Data provided:
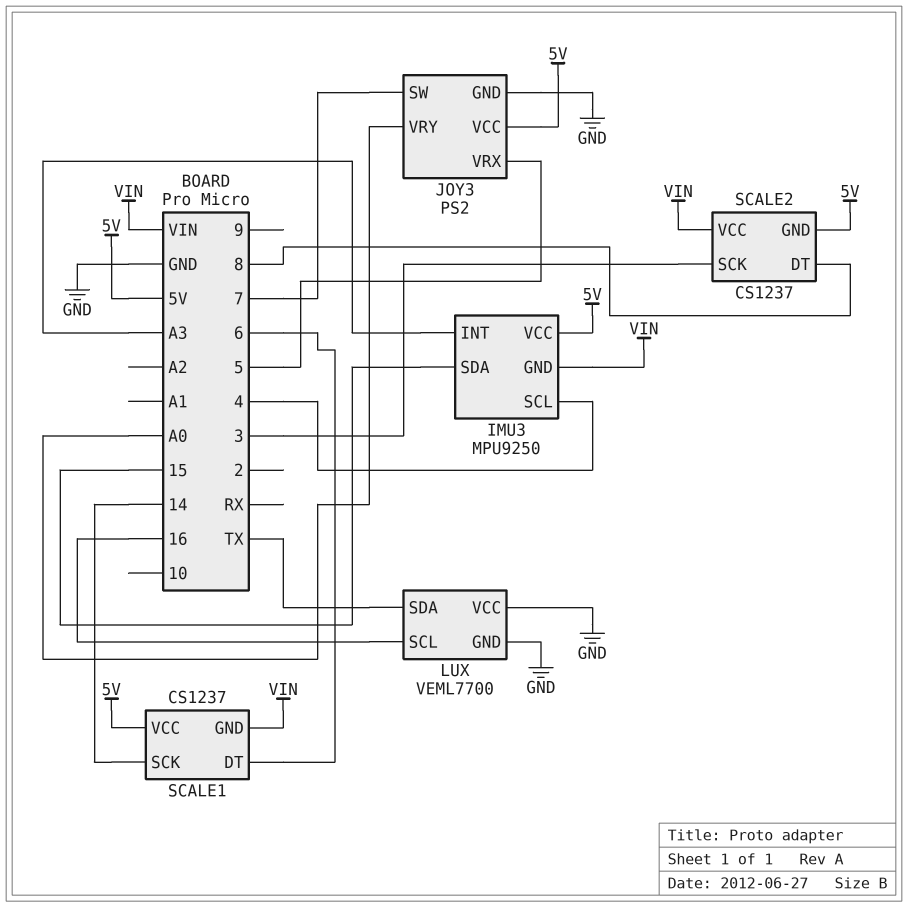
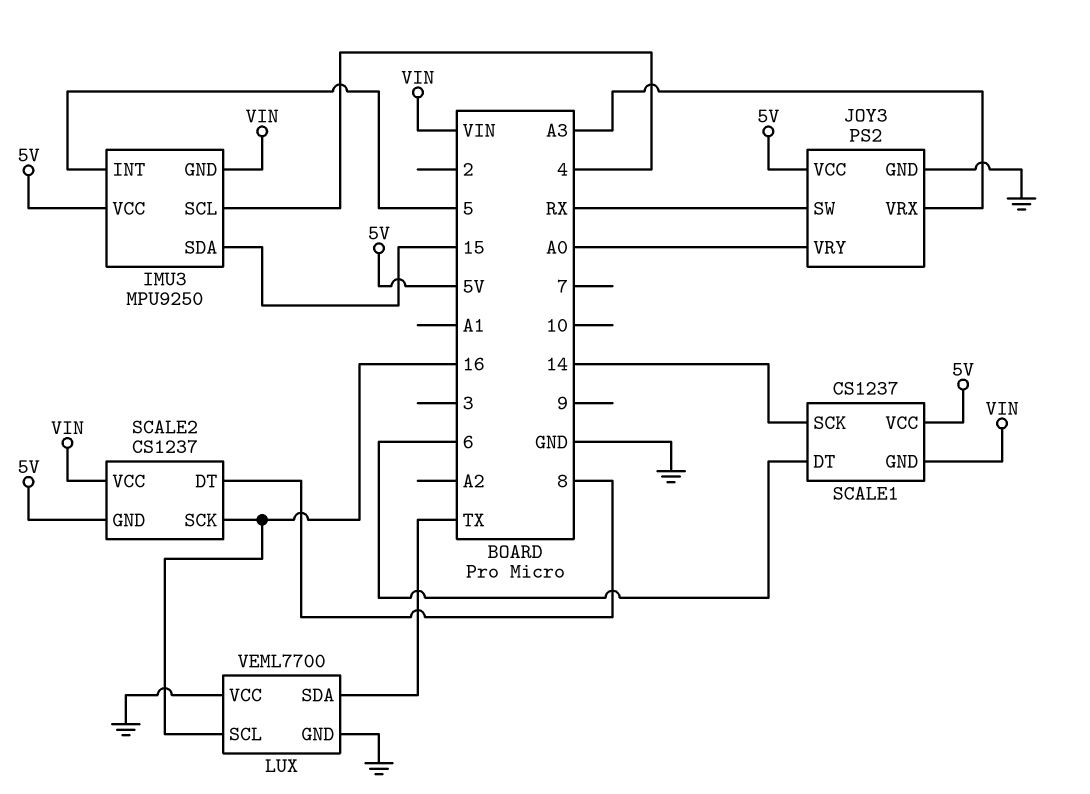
IMU3 pin INT: A3 -> 5
JOY3 pin SW: 7 -> RX
JOY3 pin VRX: 5 -> A3
SCALE2 pin SCK: 3 -> 16

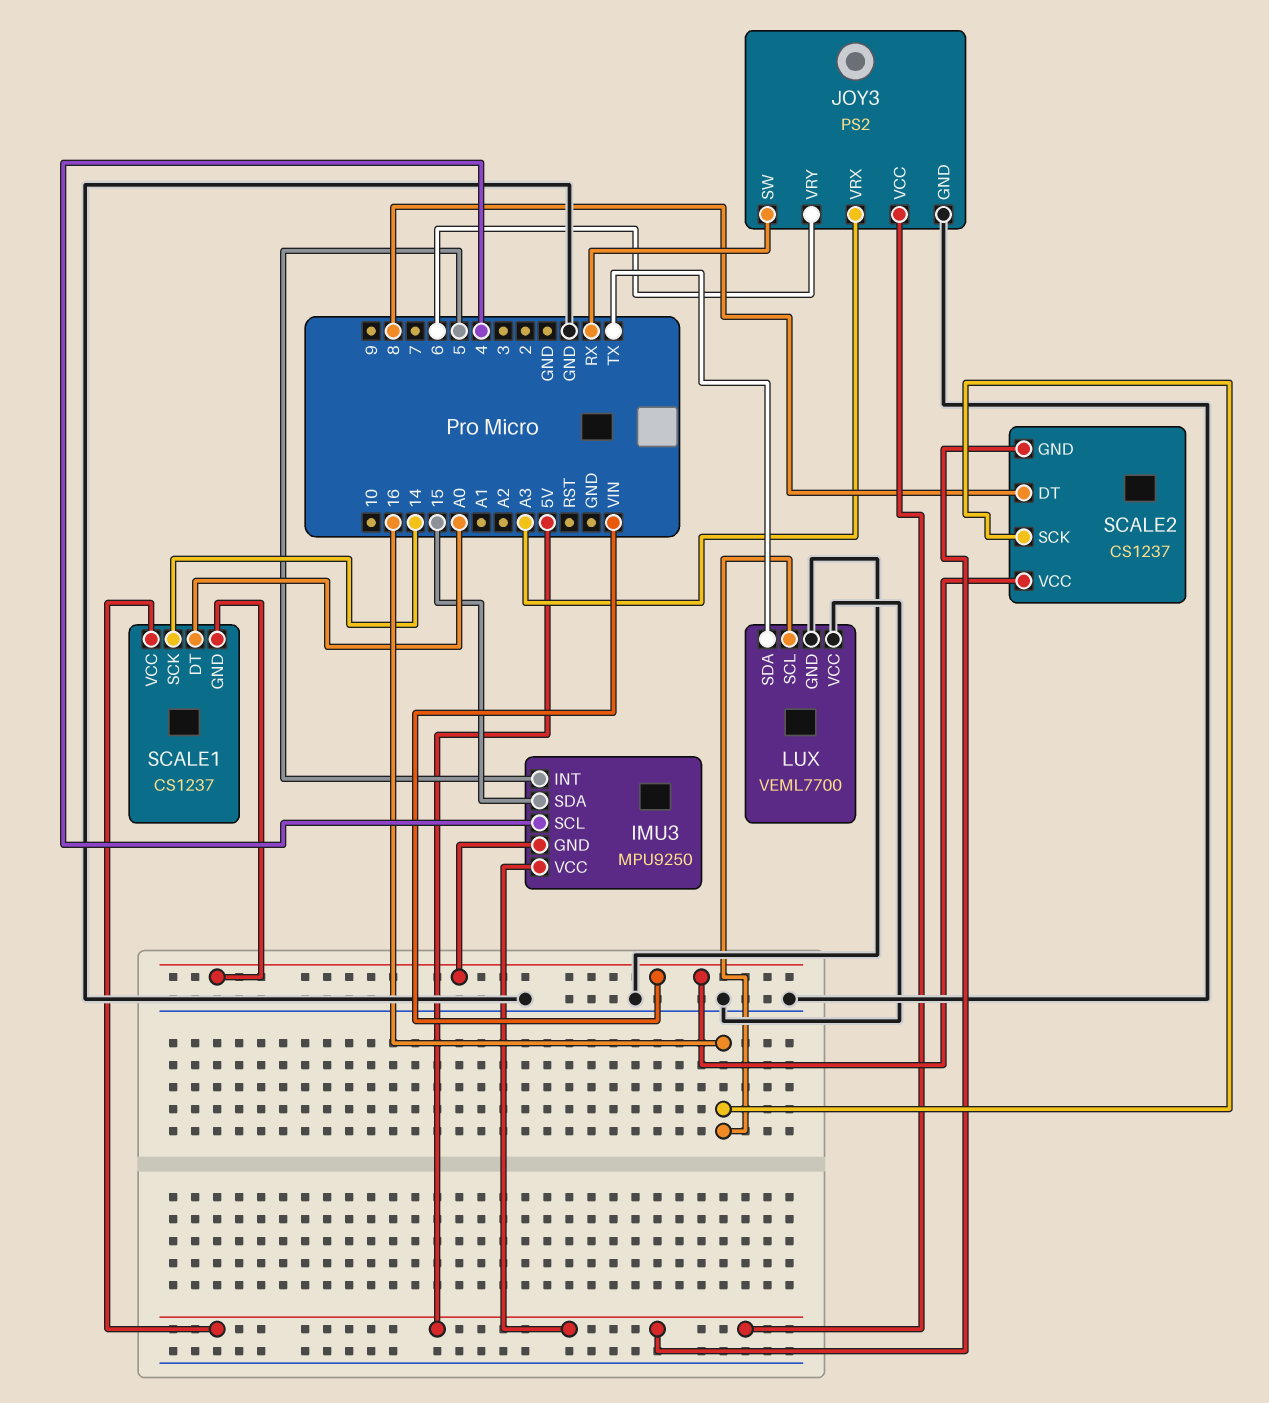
JOY3 pin VRY: A0 -> 6
SCALE1 pin DT: 6 -> A0

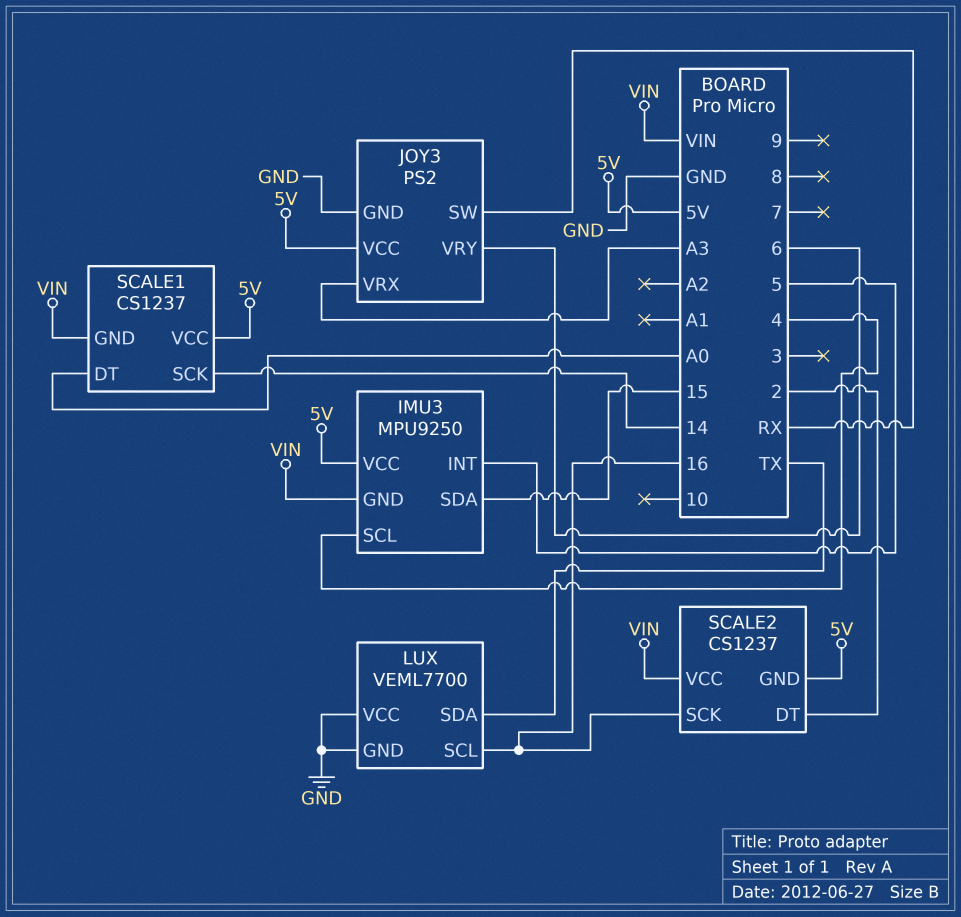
SCALE2 pin DT: 8 -> 2

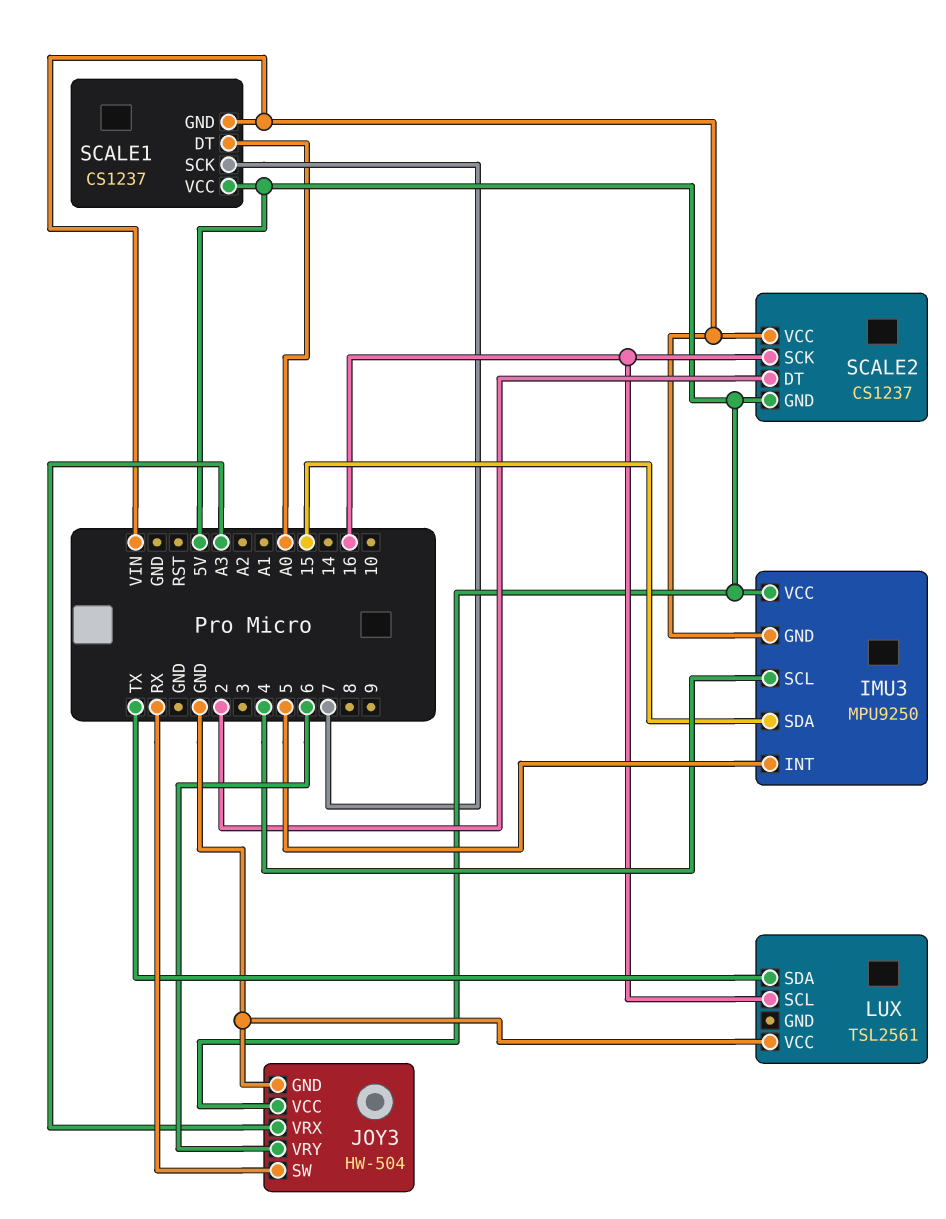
JOY3: PS2 -> HW-504
LUX: VEML7700 -> TSL2561
LUX pin GND: GND -> none
SCALE1 pin SCK: 14 -> 7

Problem details:
The finished copy should match the data above word for word and contain no pictures.

Solved exercise:
IMU3 pin INT: A3 -> 5
JOY3 pin SW: 7 -> RX
JOY3 pin VRX: 5 -> A3
SCALE2 pin SCK: 3 -> 16

JOY3 pin VRY: A0 -> 6
SCALE1 pin DT: 6 -> A0

SCALE2 pin DT: 8 -> 2

JOY3: PS2 -> HW-504
LUX: VEML7700 -> TSL2561
LUX pin GND: GND -> none
SCALE1 pin SCK: 14 -> 7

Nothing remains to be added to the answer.